▶ _Coordinate-based change listings_:

_____

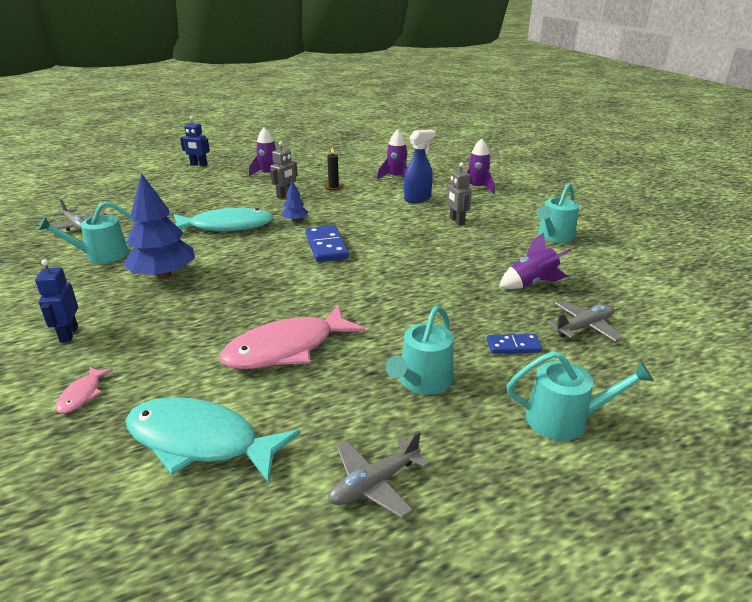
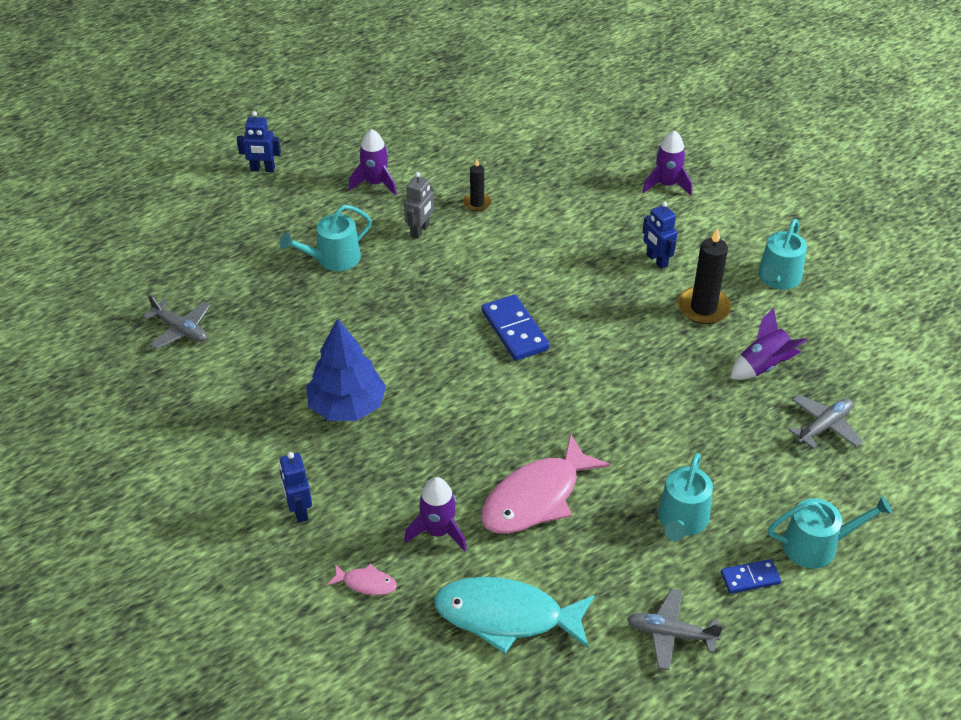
camera: 10 degrees left, 15 degrees up
turquoise watering can [38,201,135,264] -> turquoise watering can moved to [280,205,372,271]
pink fish [55,366,113,413] -> pink fish turned 75 degrees counterclockwise [327,564,397,595]
turquoise fish [174,208,274,231] -> none
blue tree [281,181,308,222] -> none
grey plane [328,431,430,519] -> grey plane turned 60 degrees clockwise [627,589,723,670]
purple rocket [377,130,408,180] -> purple rocket moved to [404,477,467,551]
blue spray bottle [404,130,436,203] -> none
grey robot [447,162,472,225] -> blue robot [643,201,678,269]
blue domino [487,334,542,354] -> blue domino moved to [721,559,781,594]
none -> black candle [678,228,731,324]

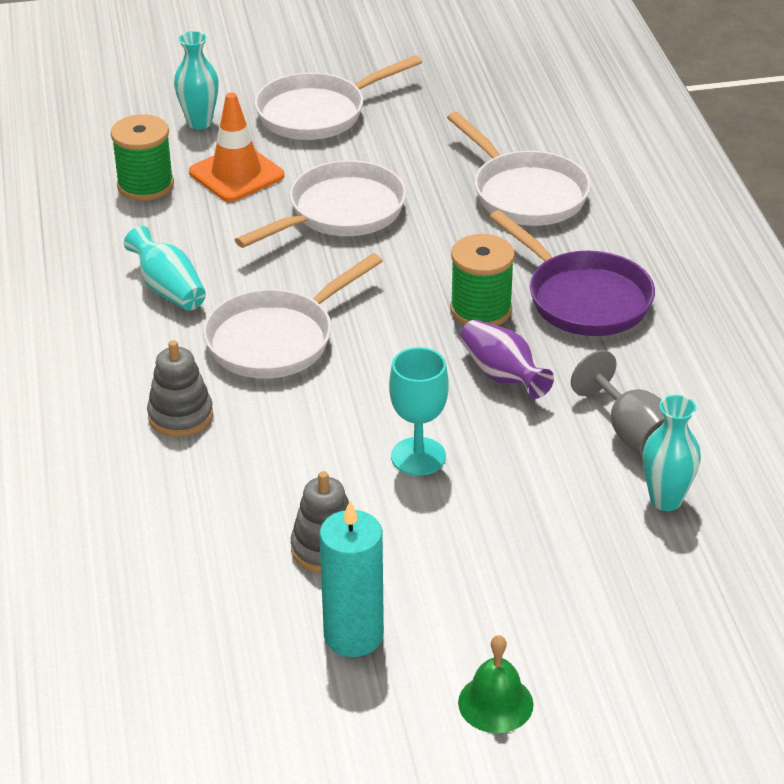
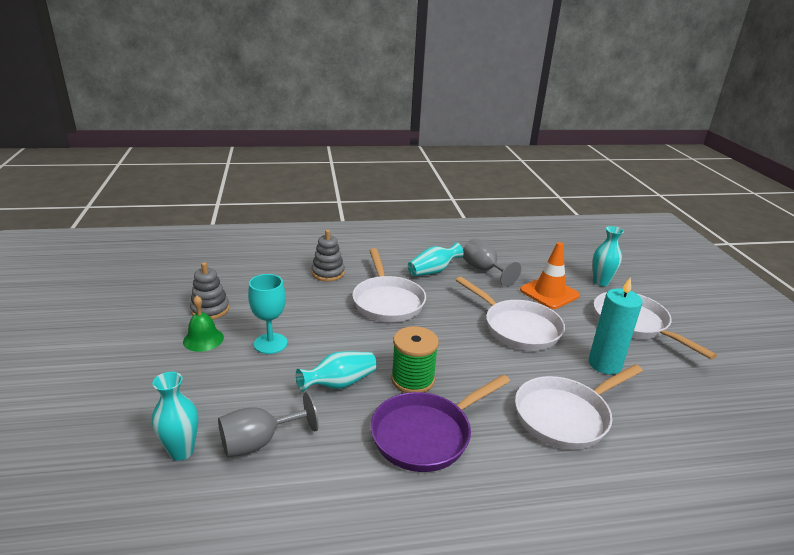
camera: 90 degrees right, 10 degrees down
green spool [111,115,174,201] -> none
white pan [203,253,383,378] -> white pan turned 150 degrees counterclockwise [352,248,426,322]
turquoise candle [319,501,384,657] -> turquoise candle moved to [589,277,643,374]
green bell [458,635,534,733] -> green bell moved to [183,295,224,352]
purple vase [460,320,554,399] -> turquoise vase [296,351,377,392]
none -> grey goblet [463,238,521,287]

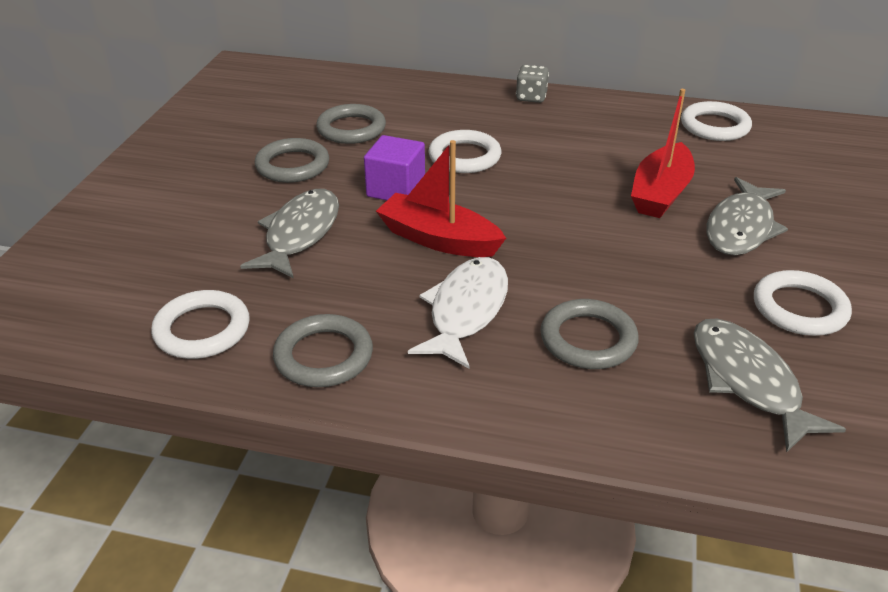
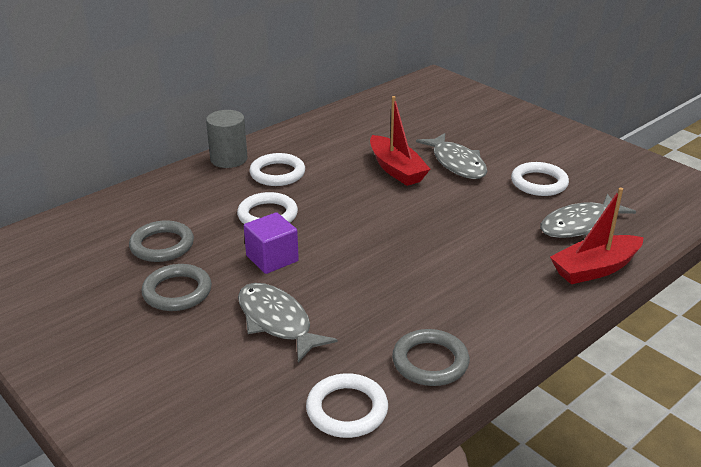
camera: 55 degrees left, 5 degrees down
red boat [376,140,506,257] -> red boat moved to [550,188,644,284]
white fish [408,257,508,369] -> none
grey dice [516,65,549,103] -> grey cylinder [206,110,247,168]
grey ring [540,299,639,369] -> none
white ring [681,101,752,141] -> white ring moved to [249,153,305,186]
grey fish [694,319,846,453] -> grey fish turned 45 degrees counterclockwise [540,194,636,238]

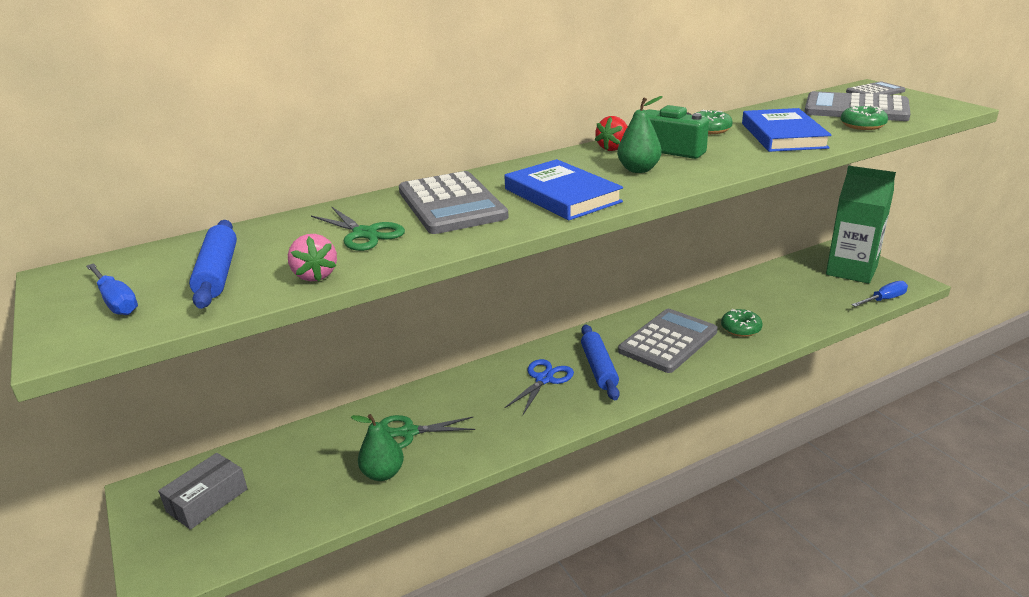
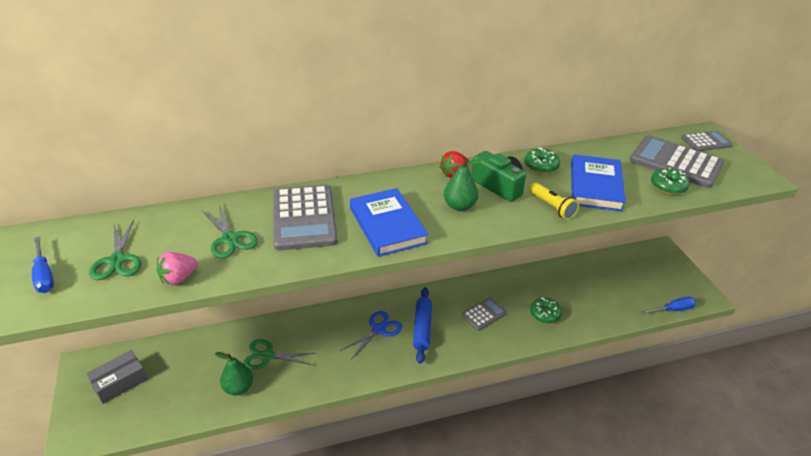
camera: 10 degrees right, 10 degrees up
blue rolling pin [189,220,237,309] -> green scissors [89,219,141,280]
pink strawberry [288,234,337,281] -> pink strawberry turned 60 degrees clockwise [157,252,198,286]
grey calculator [618,309,718,373] -> grey calculator [462,297,507,331], size x0.55
green carton [826,166,896,284] -> none
none -> yellow flashlight [530,183,579,220]

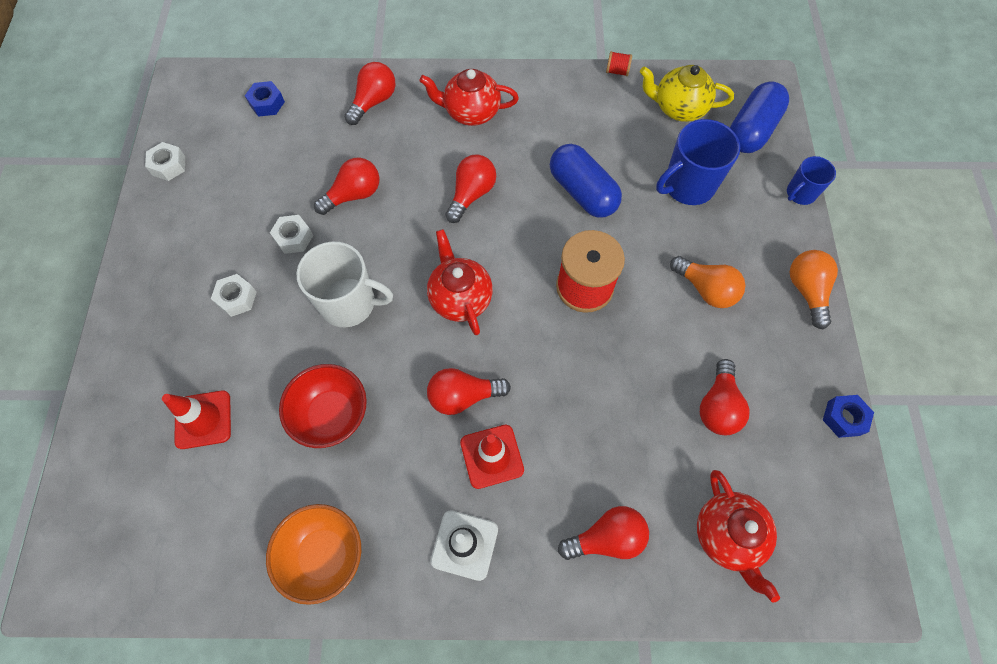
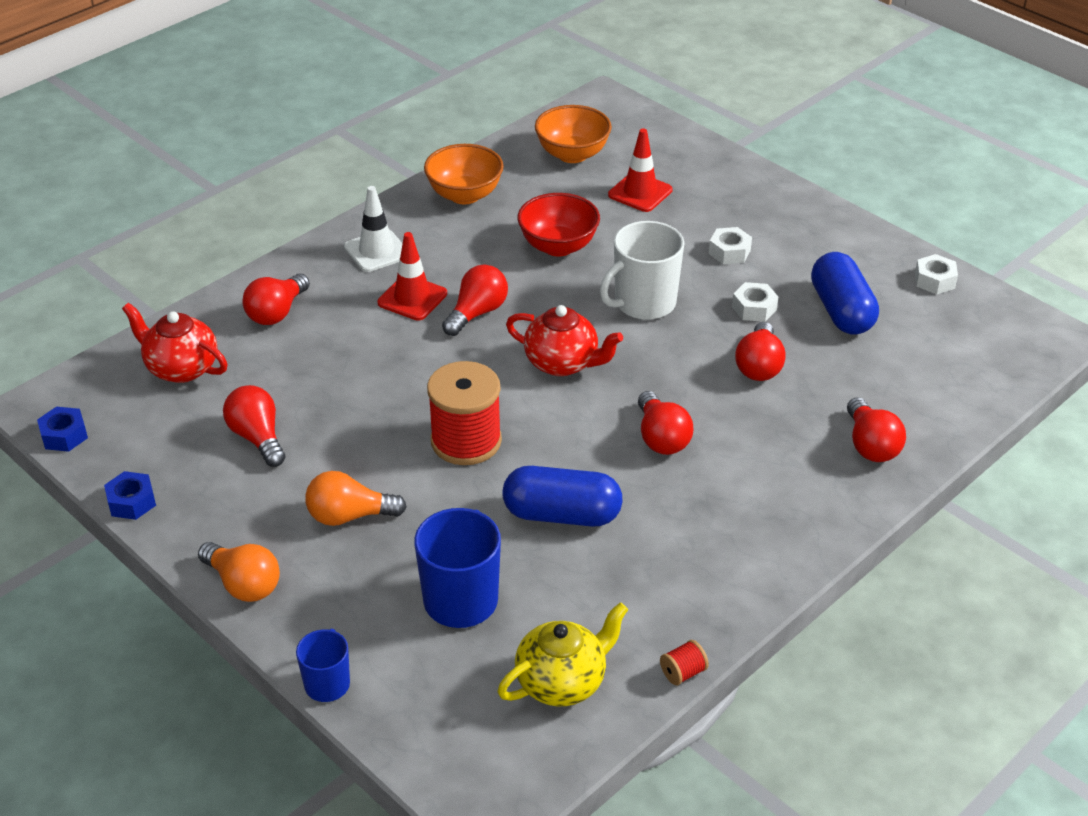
camera: 135 degrees right, 25 degrees down
blue nut [245,81,285,117] -> blue nut moved to [37,407,88,452]
red teapot [419,69,519,126] -> none
blue capsule [730,81,789,153] -> blue capsule moved to [811,252,879,335]
none -> orange bowl [535,105,612,163]

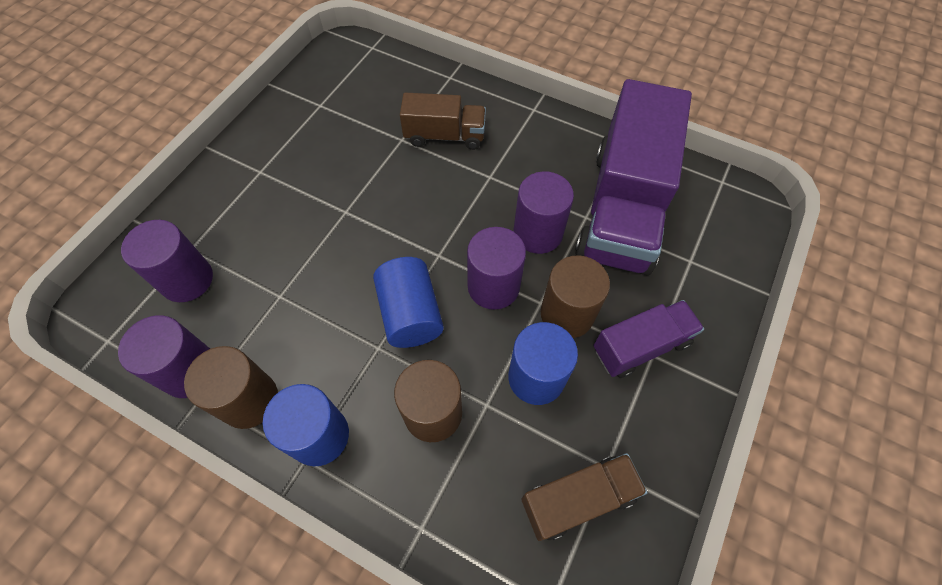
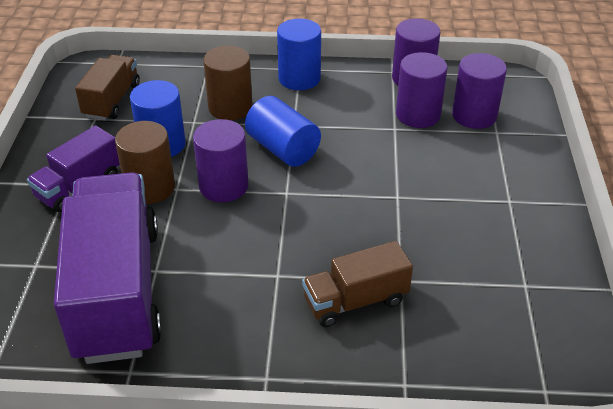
camera: 155 degrees right, 20 degrees down
brown cylinder [184,346,278,429] -> none
purple cylinder [514,171,574,254] -> purple cylinder moved to [396,52,448,128]
brown truck [521,453,648,541] -> brown truck turned 150 degrees clockwise [75,55,140,120]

_____

▶ _Task directions_: Find the string "blue" in the entries above and return each line that holds it.

▶ _Reply to the task_:
blue tree [281,181,308,222] -> none
blue spray bottle [404,130,436,203] -> none
grey robot [447,162,472,225] -> blue robot [643,201,678,269]
blue domino [487,334,542,354] -> blue domino moved to [721,559,781,594]
blue rolling pin [189,220,237,309] -> green scissors [89,219,141,280]
blue nut [245,81,285,117] -> blue nut moved to [37,407,88,452]
blue capsule [730,81,789,153] -> blue capsule moved to [811,252,879,335]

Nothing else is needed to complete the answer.